• _What the task asks_
From the data below, extract every line containing the string "Find", treating uppercase and lowercase letters as distinct.

##########

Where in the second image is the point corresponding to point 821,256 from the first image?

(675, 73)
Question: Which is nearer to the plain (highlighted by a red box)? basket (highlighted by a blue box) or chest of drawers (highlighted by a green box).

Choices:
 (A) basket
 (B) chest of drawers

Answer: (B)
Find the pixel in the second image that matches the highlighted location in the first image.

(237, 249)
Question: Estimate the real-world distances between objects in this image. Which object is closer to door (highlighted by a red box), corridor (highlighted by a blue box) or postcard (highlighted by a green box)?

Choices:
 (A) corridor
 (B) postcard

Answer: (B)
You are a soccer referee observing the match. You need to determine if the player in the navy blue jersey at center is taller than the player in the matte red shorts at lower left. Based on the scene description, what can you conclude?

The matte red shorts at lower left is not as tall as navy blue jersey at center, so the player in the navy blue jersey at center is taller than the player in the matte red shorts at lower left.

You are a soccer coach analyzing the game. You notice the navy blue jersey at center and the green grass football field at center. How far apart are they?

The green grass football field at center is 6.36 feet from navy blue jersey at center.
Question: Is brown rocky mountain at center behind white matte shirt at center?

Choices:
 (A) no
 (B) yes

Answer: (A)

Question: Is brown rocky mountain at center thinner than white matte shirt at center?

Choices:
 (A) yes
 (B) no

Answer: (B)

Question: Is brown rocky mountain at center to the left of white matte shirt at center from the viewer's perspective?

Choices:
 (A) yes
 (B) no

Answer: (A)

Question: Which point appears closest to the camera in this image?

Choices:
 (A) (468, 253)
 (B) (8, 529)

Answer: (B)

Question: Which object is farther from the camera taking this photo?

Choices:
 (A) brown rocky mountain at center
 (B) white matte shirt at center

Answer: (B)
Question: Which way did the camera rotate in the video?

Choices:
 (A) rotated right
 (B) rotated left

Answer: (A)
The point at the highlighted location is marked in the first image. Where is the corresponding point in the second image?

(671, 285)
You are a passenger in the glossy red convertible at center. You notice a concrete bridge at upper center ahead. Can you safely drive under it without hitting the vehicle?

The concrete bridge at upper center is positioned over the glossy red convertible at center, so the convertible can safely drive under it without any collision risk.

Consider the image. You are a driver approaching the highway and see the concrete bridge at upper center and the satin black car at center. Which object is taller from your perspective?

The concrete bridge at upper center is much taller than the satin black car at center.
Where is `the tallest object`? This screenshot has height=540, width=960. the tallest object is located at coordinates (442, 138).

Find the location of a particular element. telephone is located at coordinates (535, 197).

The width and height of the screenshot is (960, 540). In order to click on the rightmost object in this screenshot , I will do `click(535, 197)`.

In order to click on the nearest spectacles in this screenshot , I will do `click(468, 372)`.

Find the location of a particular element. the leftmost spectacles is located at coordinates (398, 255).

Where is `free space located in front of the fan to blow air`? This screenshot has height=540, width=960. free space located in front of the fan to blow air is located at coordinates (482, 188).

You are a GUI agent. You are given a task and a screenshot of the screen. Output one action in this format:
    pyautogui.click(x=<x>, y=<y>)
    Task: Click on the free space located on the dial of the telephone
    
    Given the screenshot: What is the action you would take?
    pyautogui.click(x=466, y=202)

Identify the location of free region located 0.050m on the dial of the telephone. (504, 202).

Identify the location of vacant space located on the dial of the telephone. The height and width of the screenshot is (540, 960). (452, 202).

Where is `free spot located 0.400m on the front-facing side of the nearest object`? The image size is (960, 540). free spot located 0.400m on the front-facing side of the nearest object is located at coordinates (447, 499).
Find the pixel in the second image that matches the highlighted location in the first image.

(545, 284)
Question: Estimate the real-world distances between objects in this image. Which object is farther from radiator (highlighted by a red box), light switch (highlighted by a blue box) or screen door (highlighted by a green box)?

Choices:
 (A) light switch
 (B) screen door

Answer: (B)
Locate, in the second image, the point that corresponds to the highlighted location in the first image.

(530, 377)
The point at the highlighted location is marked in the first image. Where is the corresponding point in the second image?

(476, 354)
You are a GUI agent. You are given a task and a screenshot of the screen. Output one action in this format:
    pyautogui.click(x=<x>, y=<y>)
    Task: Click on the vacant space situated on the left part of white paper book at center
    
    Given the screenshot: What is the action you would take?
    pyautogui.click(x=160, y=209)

##########

• _Exercise solution_
Find the pixel in the second image that matches the highlighted location in the first image.
Find the location of a particular element. telephone is located at coordinates (535, 197).
Find the location of a particular element. the leftmost spectacles is located at coordinates (398, 255).
Find the pixel in the second image that matches the highlighted location in the first image.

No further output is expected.